--- START ---
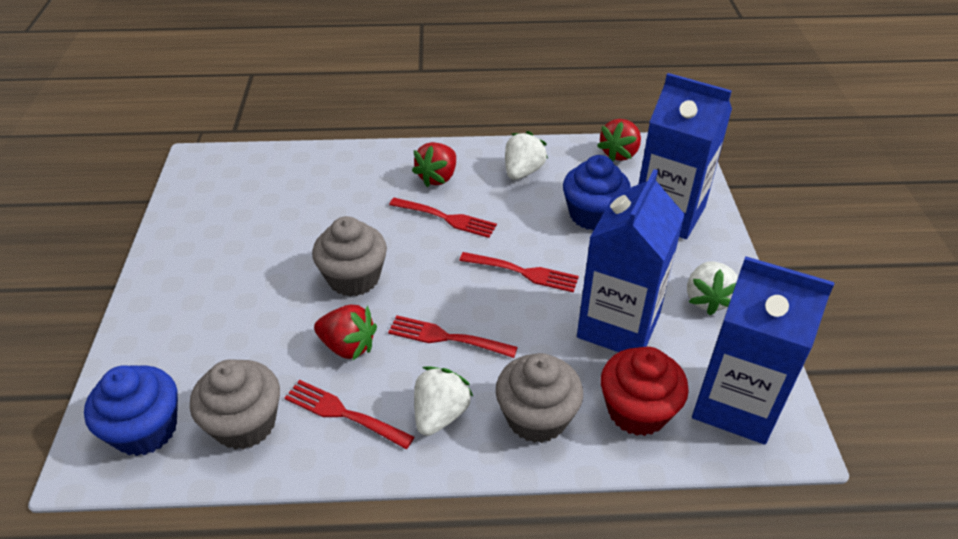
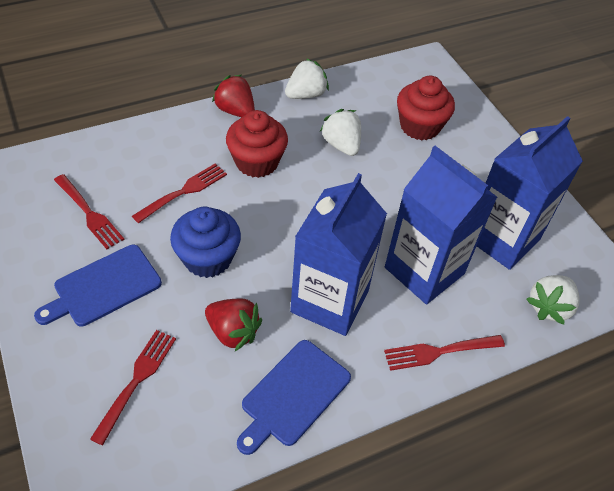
blue cupcake: 2 -> 1
blue cutting board: 0 -> 2
grey cupcake: 3 -> 0
red cupcake: 1 -> 2
red strawberry: 3 -> 2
--- END ---
> [DESCRIPTION OF THE TASK]: Copy out each record word for word and omit any pictures.

> [EXERCISE ANSWER]:
blue cupcake: 2 -> 1
blue cutting board: 0 -> 2
grey cupcake: 3 -> 0
red cupcake: 1 -> 2
red strawberry: 3 -> 2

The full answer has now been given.